WHAT THE TASK REQUIRES => Repeat the entries word for word. Leave nothing out.

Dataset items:
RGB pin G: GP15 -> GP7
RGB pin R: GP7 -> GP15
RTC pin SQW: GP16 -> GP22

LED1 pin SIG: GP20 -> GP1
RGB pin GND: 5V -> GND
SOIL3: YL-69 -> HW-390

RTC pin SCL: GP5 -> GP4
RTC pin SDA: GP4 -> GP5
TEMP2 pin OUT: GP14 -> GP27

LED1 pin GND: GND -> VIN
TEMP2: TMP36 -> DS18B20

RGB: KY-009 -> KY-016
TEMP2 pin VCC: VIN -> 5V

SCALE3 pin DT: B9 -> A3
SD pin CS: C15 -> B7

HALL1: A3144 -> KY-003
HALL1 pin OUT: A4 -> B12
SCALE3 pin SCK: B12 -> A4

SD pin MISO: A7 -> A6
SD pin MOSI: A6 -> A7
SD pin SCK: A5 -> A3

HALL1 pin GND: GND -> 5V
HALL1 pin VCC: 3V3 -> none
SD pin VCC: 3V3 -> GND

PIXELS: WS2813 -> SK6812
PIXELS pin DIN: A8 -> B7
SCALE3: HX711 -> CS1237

ANSWER FOR THIS EXERCISE =>
RGB pin G: GP15 -> GP7
RGB pin R: GP7 -> GP15
RTC pin SQW: GP16 -> GP22

LED1 pin SIG: GP20 -> GP1
RGB pin GND: 5V -> GND
SOIL3: YL-69 -> HW-390

RTC pin SCL: GP5 -> GP4
RTC pin SDA: GP4 -> GP5
TEMP2 pin OUT: GP14 -> GP27

LED1 pin GND: GND -> VIN
TEMP2: TMP36 -> DS18B20

RGB: KY-009 -> KY-016
TEMP2 pin VCC: VIN -> 5V

SCALE3 pin DT: B9 -> A3
SD pin CS: C15 -> B7

HALL1: A3144 -> KY-003
HALL1 pin OUT: A4 -> B12
SCALE3 pin SCK: B12 -> A4

SD pin MISO: A7 -> A6
SD pin MOSI: A6 -> A7
SD pin SCK: A5 -> A3

HALL1 pin GND: GND -> 5V
HALL1 pin VCC: 3V3 -> none
SD pin VCC: 3V3 -> GND

PIXELS: WS2813 -> SK6812
PIXELS pin DIN: A8 -> B7
SCALE3: HX711 -> CS1237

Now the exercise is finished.